▶ Prompt: Can you copy out every one of the rows below, character for character, without changing anything?

▶ Dataset entries:
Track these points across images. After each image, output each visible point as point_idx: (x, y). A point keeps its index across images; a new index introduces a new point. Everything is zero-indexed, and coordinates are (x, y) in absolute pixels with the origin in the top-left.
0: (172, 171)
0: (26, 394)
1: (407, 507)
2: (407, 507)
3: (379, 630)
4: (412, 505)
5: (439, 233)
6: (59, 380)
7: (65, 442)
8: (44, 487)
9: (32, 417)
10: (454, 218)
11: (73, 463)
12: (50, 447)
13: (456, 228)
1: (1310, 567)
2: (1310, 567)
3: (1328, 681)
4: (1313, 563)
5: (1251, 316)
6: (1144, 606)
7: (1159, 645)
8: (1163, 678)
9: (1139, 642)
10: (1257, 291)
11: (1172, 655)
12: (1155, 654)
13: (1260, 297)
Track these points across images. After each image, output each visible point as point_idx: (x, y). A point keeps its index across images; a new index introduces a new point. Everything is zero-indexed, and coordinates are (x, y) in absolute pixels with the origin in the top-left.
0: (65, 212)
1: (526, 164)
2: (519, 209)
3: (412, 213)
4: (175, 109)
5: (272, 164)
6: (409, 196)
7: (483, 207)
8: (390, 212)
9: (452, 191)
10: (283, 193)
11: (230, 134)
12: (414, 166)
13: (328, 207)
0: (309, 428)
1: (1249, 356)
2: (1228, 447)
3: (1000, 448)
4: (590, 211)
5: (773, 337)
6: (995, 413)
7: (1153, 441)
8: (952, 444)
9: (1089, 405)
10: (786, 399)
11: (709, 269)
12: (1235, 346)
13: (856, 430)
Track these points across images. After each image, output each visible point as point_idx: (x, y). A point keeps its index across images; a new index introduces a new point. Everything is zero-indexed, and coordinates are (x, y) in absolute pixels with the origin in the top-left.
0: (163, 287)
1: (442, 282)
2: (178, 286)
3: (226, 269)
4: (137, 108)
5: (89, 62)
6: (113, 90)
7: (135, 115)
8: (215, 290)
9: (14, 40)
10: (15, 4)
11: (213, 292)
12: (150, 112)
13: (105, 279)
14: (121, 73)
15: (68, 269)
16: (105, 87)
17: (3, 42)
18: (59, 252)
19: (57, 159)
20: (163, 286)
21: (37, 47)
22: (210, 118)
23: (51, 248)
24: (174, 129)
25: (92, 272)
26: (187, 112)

▶ Solution:
Track these points across images. After each image, output each visible point as point_idx: (x, y). A point keeps its index across images; a new index introduces a new point. Everything is zero-indexed, and coordinates are (x, y) in absolute pixels with the origin in the top-left.
0: (172, 171)
0: (26, 394)
1: (407, 507)
2: (407, 507)
3: (379, 630)
4: (412, 505)
5: (439, 233)
6: (59, 380)
7: (65, 442)
8: (44, 487)
9: (32, 417)
10: (454, 218)
11: (73, 463)
12: (50, 447)
13: (456, 228)
1: (1310, 567)
2: (1310, 567)
3: (1328, 681)
4: (1313, 563)
5: (1251, 316)
6: (1144, 606)
7: (1159, 645)
8: (1163, 678)
9: (1139, 642)
10: (1257, 291)
11: (1172, 655)
12: (1155, 654)
13: (1260, 297)
Track these points across images. After each image, output each visible point as point_idx: (x, y). A point keeps its index across images; a new index introduces a new point. Everything is zero-indexed, and coordinates are (x, y) in absolute pixels with the origin in the top-left.
0: (65, 212)
1: (526, 164)
2: (519, 209)
3: (412, 213)
4: (175, 109)
5: (272, 164)
6: (409, 196)
7: (483, 207)
8: (390, 212)
9: (452, 191)
10: (283, 193)
11: (230, 134)
12: (414, 166)
13: (328, 207)
0: (309, 428)
1: (1249, 356)
2: (1228, 447)
3: (1000, 448)
4: (590, 211)
5: (773, 337)
6: (995, 413)
7: (1153, 441)
8: (952, 444)
9: (1089, 405)
10: (786, 399)
11: (709, 269)
12: (1235, 346)
13: (856, 430)
Track these points across images. After each image, output each visible point as point_idx: (x, y). A point keeps its index across images; a new index introduces a new point. Everything is zero-indexed, and coordinates are (x, y) in absolute pixels with the origin in the top-left.
0: (163, 287)
1: (442, 282)
2: (178, 286)
3: (226, 269)
4: (137, 108)
5: (89, 62)
6: (113, 90)
7: (135, 115)
8: (215, 290)
9: (14, 40)
10: (15, 4)
11: (213, 292)
12: (150, 112)
13: (105, 279)
14: (121, 73)
15: (68, 269)
16: (105, 87)
17: (3, 42)
18: (59, 252)
19: (57, 159)
20: (163, 286)
21: (37, 47)
22: (210, 118)
23: (51, 248)
24: (174, 129)
25: (92, 272)
26: (187, 112)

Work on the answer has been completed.